Work to be completed — Count how many lines in the material below hold the word "right"; the reply is that number alone.

Record set —

======

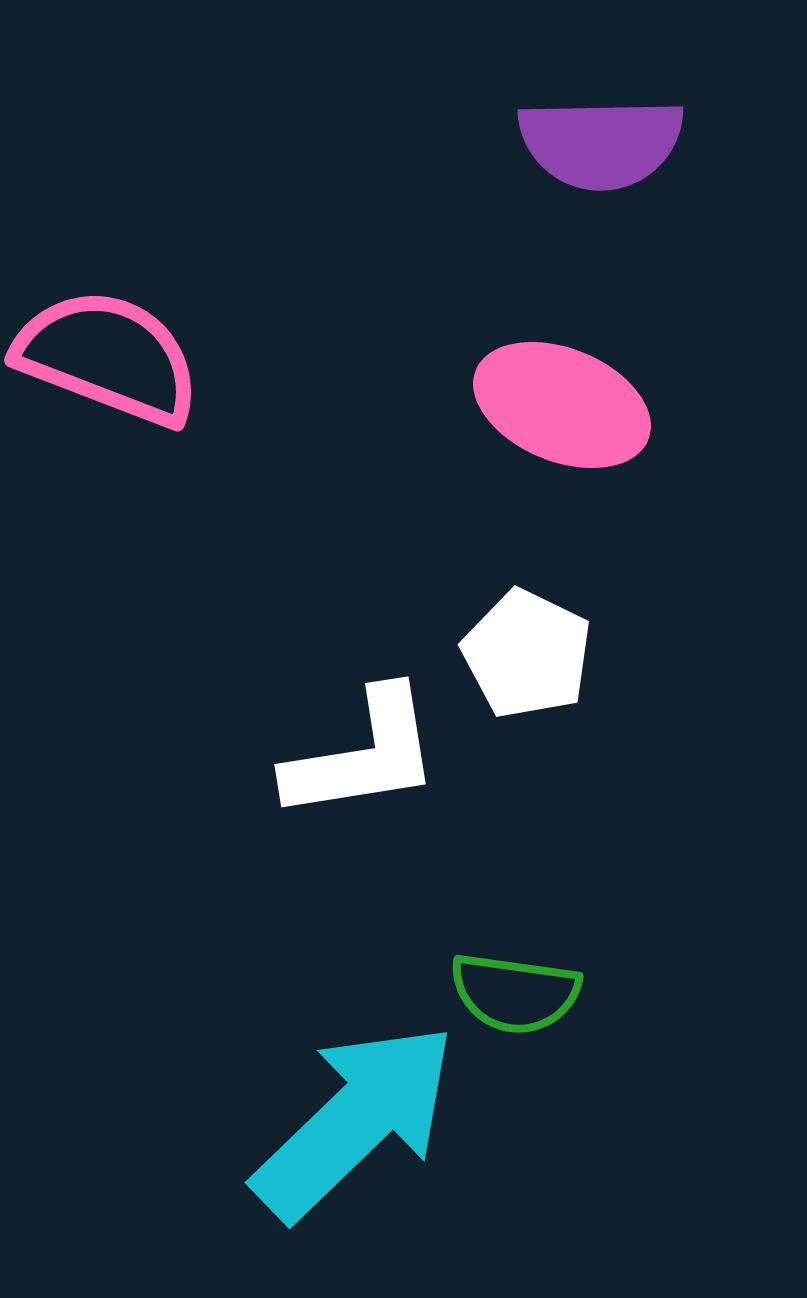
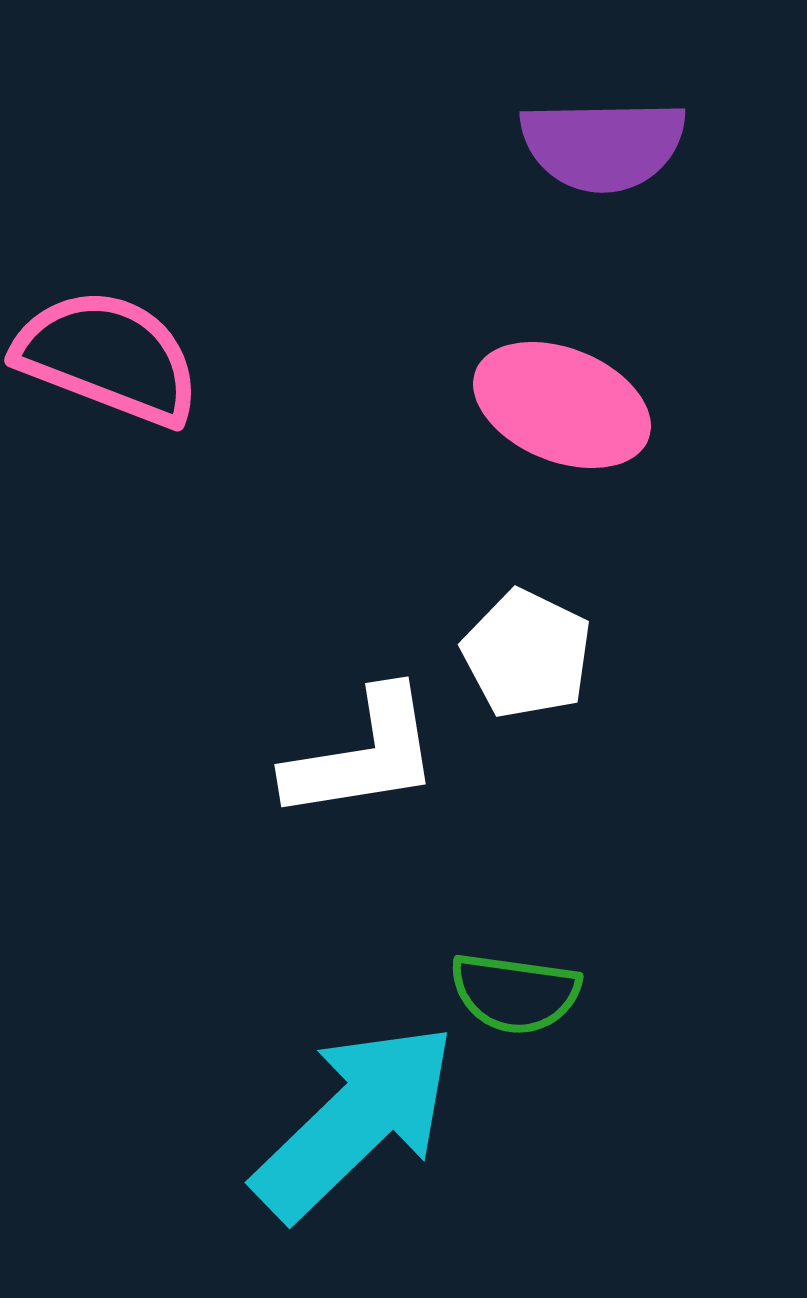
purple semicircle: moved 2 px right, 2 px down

======

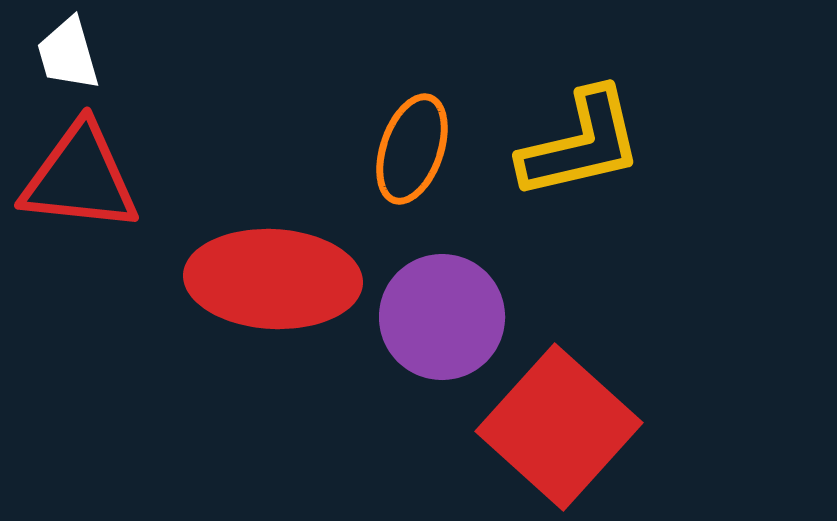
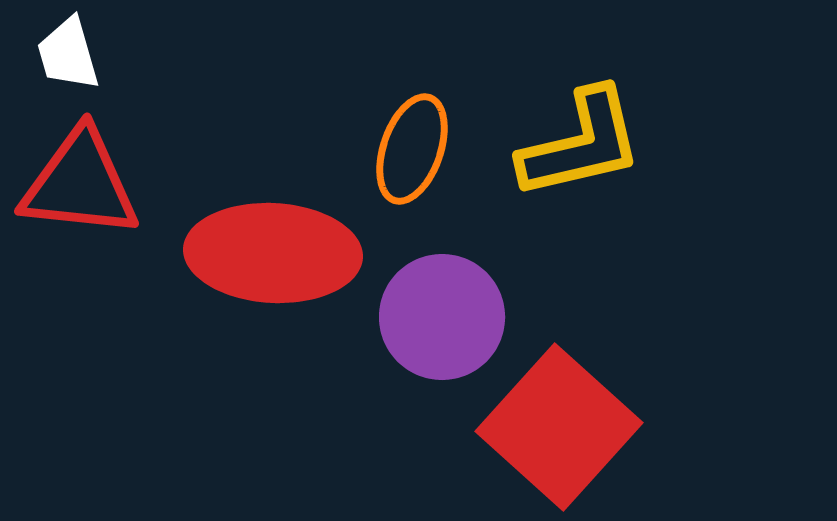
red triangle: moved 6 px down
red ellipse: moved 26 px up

======

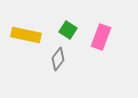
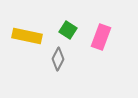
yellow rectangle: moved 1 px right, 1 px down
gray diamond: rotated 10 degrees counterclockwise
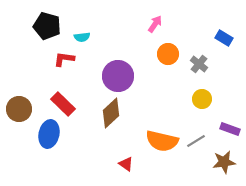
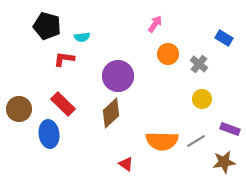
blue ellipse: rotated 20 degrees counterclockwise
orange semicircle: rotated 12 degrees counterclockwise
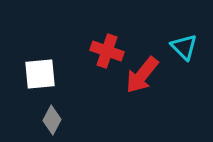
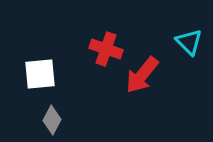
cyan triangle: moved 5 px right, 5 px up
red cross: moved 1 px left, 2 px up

======

Answer section — 3